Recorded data
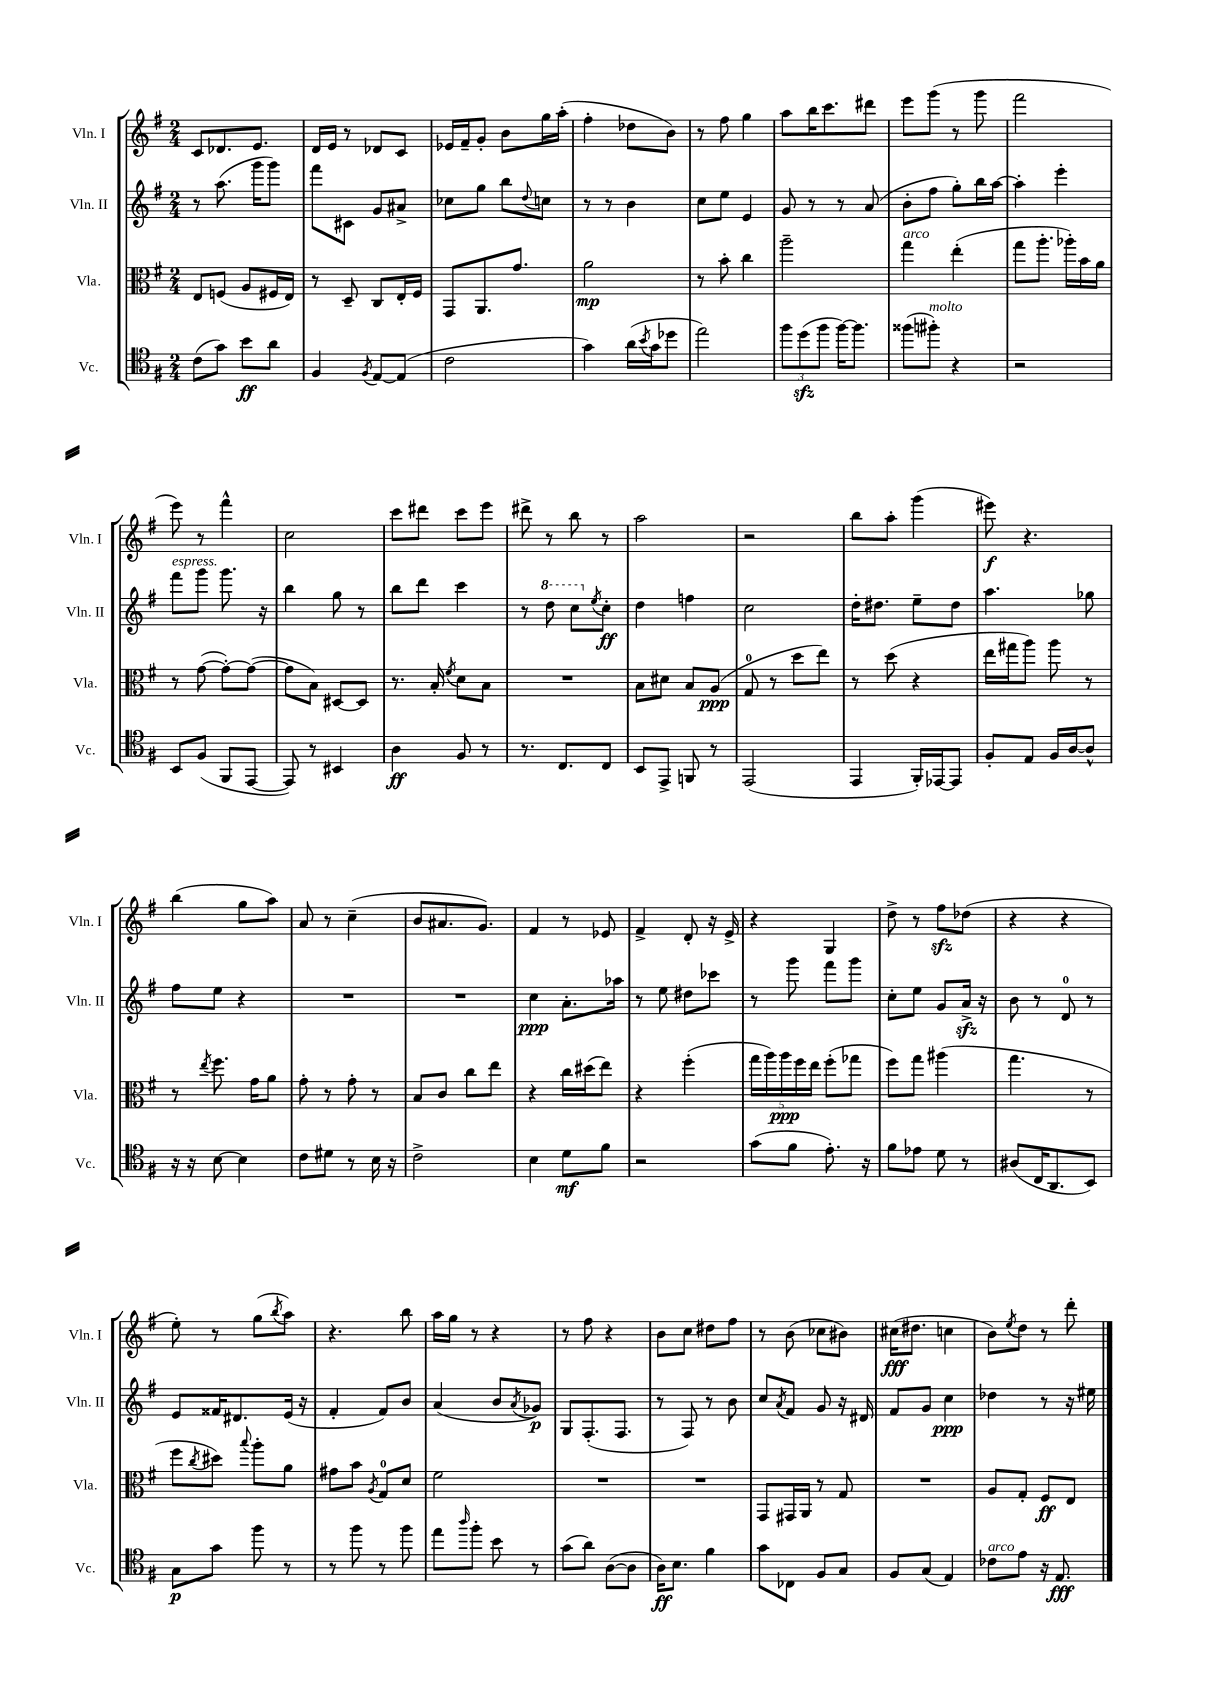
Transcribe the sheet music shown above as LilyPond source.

<<
\new StaffGroup <<
\new Staff = "s0" \with { instrumentName = "Vln. I" shortInstrumentName = "Vln. I" } {
    \clef treble \key g \major \numericTimeSignature \time 2/4
    c'8 des'8. e'8. |
    d'16 e'16 r8 des'8 c'8 |
    ees'16 fis'16-- g'8-. b'8 g''16 a''16-.( |
    fis''4-. des''8 b'8) |
    r8 fis''8 g''4 |
    a''8 b''16 c'''8. dis'''8 |
    e'''8 g'''8( r8 g'''8 |
    fis'''2 |
    e'''8) r8 fis'''4-^ |
    c''2 |
    c'''8 dis'''8 c'''8 e'''8 |
    dis'''8-> r8 b''8 r8 |
    a''2 |
    r2 |
    b''8 a''8-. g'''4( |
    eis'''8\f) r4. |
    b''4( g''8 a''8) |
    a'8 r8 c''4--( |
    b'8 ais'8. g'8.) |
    fis'4 r8 ees'8 |
    fis'4-> d'8-. r16 e'16-> |
    r4 g4 |
    d''8-> r8 fis''8\sfz des''8( |
    r4 r4 |
    e''8-.) r8 g''8( \acciaccatura { b''8 } a''8) |
    r4. b''8 |
    a''16 g''16 r8 r4 |
    r8 fis''8 r4 |
    b'8 c''8 dis''8 fis''8 |
    r8 b'8( ces''8 bis'8) |
    cis''16\fff( dis''8. c''4 |
    b'8) \acciaccatura { e''8 } d''8 r8 d'''8-. \bar "|." |
}
\new Staff = "s1" \with { instrumentName = "Vln. II" shortInstrumentName = "Vln. II" } {
    \clef treble \key g \major \numericTimeSignature \time 2/4
    r8 a''8.( g'''16 g'''8) |
    fis'''8 cis'8 g'8 ais'8-> |
    ces''8 g''8 b''8 \appoggiatura { d''8 } c''8 |
    r8 r8 b'4 |
    c''8 e''8 e'4 |
    g'8 r8 r8 a'8( |
    b'8-. fis''8 g''8-.) b''16 a''16~ |
    a''4-. e'''4-. |
    fis'''8^\markup { \italic "espress." } g'''8 g'''8. r16 |
    b''4 g''8 r8 |
    b''8 d'''8 c'''4 |
    r8 \ottava #1 d'''8 c'''8 \ottava #0 \acciaccatura { e''8 } c''8-.\ff |
    d''4 f''4 |
    c''2 |
    d''16-. dis''8. e''8-- dis''8 |
    a''4. ges''8 |
    fis''8 e''8 r4 |
    R2 |
    R2 |
    c''4\ppp a'8.-. aes''16 |
    r8 e''8 dis''8 ces'''8 |
    r8 g'''8 fis'''8 g'''8 |
    c''8-. e''8 g'8 a'16->\sfz r16 |
    b'8 r8 d'8-0 r8 |
    e'8 fisis'16 dis'8. e'16( r16 |
    fis'4-. fis'8) b'8 |
    a'4( b'8 \acciaccatura { a'8 } ges'8\p) |
    g8 fis8.-.( fis8. |
    r8 fis8) r8 b'8 |
    c''8 \acciaccatura { a'8 } fis'8 g'8 r16 dis'16 |
    fis'8 g'8 c''4\ppp |
    des''4 r8 r16 eis''16 \bar "|." |
}
\new Staff = "s2" \with { instrumentName = "Vla." shortInstrumentName = "Vla." } {
    \clef alto \key g \major \numericTimeSignature \time 2/4
    e8 f8( a8 fis16 e16) |
    r8 d8-- c8 e16-. fis16 |
    g,8 a,8. g'8. |
    a'2\mp |
    r8 b'8-. c''4 |
    a''2-- |
    g''4^\markup { \italic "arco" } e''4-.( |
    g''8 a''8.-. aes''16-.) b'16 a'16 |
    r8 g'8~( g'8~-.) g'8~( |
    g'8 b8) dis8~ dis8 |
    r8. b16-. \acciaccatura { fis'8 } d'8 b8 |
    R2 |
    b8 dis'8 b8 a8\ppp( |
    g8-0 r8 d''8 e''8) |
    r8 d''8( r4 |
    e''16 gis''16 a''8) a''8 r8 |
    r8 \acciaccatura { e''8 } fis''8. g'16 a'8 |
    g'8-. r8 g'8-. r8 |
    b8 c'8 c''8 e''8 |
    r4 c''16 dis''16( e''8) |
    r4 fis''4-.( |
    \tuplet 5/4 { g''16 a''16) a''16\ppp fis''16 e''16 } fis''8-.( ges''8 |
    fis''8) g''8 ais''4( |
    g''4. r8 |
    fis''8 \acciaccatura { c''8 } dis''8) \appoggiatura { b''8 } a''8-. a'8 |
    gis'8 b'8 \acciaccatura { a8 } g8-0 d'8 |
    fis'2 |
    R2 |
    R2 |
    g,8 gis,16 a,16 r8 g8 |
    R2 |
    a8 g8-. fis8\ff e8 \bar "|." |
}
\new Staff = "s3" \with { instrumentName = "Vc." shortInstrumentName = "Vc." } {
    \clef tenor \key g \major \numericTimeSignature \time 2/4
    c'8( g'8) b'8\ff a'8 |
    fis4 \acciaccatura { fis8 } e8~ e8( |
    c'2 |
    g'4) a'16( \acciaccatura { b'8 } g'16 des''8 |
    e''2) |
    \tuplet 3/2 { fis''8 d''8\sfz( fis''8 } fis''16~) fis''8. |
    fisis''8( fis''8-.^\markup { \italic "molto" }) r4 |
    r2 |
    b,8 fis8( fis,8 e,8~ |
    e,8) r8 bis,4 |
    a4\ff fis8 r8 |
    r8. c8. c8 |
    b,8 e,8-> f,8 r8 |
    e,2( |
    e,4 fis,16-.) ees,16~ ees,8 |
    fis8-. e8 fis16 a16~ a8-^ |
    r16 r16 b8~ b4 |
    c'8 dis'8 r8 b16 r16 |
    c'2-> |
    b4 d'8\mf fis'8 |
    r2 |
    g'8( fis'8 e'8.-.) r16 |
    fis'8 ees'8 d'8 r8 |
    ais8( c16 a,8. b,8) |
    g8\p g'8 fis''8 r8 |
    r8 fis''8 r8 fis''8 |
    e''8 \grace { a''16 } fis''8-. b'8 r8 |
    g'8( a'8) a8~( a8 |
    a16\ff) b8. fis'4 |
    g'8 ces8 fis8 g8 |
    fis8 g8( e4) |
    ces'8^\markup { \italic "arco" } e'8 r16 e8.\fff \bar "|." |
}
>>
>>
\layout { \context { \Score \remove "Bar_number_engraver" } }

**AIM OF THE EXERCISE:** Please report, in full, each line of the records that contains the string "fisis", matching case exactly.

**SOLUTION BELOW:**
    e'8 fisis'16 dis'8. e'16( r16 |
    fisis''8( fis''8-.^\markup { \italic "molto" }) r4 |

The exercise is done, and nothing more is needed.